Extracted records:
start

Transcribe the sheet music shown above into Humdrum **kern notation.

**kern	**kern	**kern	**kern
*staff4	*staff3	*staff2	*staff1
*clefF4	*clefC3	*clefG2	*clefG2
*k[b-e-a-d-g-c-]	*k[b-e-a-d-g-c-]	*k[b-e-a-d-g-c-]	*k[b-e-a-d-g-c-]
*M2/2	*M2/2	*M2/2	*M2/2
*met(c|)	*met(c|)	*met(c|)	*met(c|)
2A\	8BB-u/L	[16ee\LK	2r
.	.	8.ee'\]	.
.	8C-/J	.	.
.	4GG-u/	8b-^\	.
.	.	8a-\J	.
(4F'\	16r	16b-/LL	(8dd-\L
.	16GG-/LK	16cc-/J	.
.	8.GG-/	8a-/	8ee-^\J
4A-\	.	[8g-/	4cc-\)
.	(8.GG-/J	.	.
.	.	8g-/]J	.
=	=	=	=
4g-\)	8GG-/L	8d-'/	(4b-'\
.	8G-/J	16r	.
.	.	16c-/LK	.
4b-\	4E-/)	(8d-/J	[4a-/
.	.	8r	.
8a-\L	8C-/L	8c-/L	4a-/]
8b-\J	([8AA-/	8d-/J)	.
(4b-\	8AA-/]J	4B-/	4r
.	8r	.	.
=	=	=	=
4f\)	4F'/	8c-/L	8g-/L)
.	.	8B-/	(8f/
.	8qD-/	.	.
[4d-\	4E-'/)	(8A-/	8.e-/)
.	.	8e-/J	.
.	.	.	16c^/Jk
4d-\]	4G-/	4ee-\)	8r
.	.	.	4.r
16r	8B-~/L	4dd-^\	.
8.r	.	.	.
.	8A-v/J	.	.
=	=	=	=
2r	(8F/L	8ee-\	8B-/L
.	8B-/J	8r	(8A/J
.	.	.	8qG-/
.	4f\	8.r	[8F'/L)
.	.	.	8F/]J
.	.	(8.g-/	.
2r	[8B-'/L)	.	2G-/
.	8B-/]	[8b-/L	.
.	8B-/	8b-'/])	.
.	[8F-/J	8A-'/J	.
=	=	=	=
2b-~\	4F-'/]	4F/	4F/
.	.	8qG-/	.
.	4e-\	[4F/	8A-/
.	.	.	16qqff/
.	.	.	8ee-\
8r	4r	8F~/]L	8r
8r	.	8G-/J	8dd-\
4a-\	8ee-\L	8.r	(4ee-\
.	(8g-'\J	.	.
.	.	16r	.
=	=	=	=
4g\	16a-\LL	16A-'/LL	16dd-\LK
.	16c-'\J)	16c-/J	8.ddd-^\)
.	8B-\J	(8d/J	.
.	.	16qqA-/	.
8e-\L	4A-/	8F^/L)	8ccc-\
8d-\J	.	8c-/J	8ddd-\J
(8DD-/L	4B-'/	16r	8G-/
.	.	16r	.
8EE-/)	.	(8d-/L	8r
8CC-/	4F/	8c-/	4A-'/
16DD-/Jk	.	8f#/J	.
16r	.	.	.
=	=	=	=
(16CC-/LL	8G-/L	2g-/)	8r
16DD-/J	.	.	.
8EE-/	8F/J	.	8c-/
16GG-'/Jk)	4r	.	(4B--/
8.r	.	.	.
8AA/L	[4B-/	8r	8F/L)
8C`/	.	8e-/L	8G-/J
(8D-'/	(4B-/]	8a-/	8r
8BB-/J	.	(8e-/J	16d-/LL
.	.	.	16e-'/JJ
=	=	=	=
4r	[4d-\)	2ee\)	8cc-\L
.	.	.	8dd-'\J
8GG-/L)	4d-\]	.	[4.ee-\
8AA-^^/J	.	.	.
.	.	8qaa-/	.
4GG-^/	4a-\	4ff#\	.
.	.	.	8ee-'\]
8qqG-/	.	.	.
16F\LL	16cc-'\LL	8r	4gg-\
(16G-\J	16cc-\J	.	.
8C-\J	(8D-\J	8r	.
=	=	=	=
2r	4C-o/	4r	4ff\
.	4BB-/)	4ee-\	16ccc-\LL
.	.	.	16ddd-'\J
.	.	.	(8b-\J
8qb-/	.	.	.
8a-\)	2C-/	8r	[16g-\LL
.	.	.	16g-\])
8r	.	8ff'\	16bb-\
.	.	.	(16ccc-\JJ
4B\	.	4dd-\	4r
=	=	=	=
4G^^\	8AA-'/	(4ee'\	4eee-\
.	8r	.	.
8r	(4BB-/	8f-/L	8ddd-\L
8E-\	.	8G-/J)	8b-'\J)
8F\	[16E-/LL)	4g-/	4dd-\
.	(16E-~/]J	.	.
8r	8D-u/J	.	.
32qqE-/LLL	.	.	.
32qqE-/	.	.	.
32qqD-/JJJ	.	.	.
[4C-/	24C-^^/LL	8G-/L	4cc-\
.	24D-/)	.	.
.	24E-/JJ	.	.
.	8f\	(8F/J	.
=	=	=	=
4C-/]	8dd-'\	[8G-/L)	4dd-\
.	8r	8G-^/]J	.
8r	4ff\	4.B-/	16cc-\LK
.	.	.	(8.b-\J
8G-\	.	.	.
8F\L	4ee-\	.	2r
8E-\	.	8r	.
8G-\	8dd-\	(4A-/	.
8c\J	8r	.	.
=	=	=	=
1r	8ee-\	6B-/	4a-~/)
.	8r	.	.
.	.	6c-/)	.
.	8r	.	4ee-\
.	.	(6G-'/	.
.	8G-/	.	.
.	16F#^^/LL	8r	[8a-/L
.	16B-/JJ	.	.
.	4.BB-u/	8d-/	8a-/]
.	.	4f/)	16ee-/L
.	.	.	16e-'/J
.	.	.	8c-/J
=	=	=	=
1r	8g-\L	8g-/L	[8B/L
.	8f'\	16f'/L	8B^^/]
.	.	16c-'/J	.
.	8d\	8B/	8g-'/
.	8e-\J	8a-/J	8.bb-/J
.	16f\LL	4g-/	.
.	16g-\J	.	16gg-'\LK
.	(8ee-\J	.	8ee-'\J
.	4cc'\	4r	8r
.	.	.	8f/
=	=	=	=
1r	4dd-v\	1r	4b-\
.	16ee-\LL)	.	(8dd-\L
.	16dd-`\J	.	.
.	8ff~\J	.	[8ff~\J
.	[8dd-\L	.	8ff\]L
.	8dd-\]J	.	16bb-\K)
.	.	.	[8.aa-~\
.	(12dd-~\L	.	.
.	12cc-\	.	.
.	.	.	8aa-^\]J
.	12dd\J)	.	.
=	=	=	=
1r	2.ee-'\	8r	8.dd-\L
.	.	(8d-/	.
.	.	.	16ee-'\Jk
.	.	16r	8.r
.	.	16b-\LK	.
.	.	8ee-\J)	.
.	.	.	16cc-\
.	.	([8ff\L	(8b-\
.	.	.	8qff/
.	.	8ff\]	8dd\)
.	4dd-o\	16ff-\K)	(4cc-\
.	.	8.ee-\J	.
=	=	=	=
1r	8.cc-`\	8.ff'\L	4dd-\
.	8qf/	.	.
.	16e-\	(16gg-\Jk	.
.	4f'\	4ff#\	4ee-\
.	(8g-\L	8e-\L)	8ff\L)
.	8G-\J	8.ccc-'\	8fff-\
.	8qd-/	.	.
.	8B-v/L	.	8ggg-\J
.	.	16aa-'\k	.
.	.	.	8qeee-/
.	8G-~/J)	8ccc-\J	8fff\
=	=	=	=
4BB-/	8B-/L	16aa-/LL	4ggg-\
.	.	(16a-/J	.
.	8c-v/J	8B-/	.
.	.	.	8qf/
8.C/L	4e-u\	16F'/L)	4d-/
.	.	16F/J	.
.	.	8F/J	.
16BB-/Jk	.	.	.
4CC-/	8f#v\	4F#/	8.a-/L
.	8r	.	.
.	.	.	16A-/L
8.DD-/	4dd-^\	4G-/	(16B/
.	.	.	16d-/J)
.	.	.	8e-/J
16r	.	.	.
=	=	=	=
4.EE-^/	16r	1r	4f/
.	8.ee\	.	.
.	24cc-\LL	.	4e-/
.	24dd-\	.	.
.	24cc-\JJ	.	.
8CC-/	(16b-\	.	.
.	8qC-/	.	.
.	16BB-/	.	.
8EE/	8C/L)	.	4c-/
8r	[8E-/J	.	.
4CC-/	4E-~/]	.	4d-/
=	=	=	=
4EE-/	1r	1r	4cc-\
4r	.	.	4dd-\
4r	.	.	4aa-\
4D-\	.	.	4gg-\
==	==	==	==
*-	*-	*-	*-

end

→ Goal
Return each line in the items above that contains the string "kern". Case matters.

→ The completed task
Transcribe the sheet music shown above into Humdrum **kern notation.
**kern	**kern	**kern	**kern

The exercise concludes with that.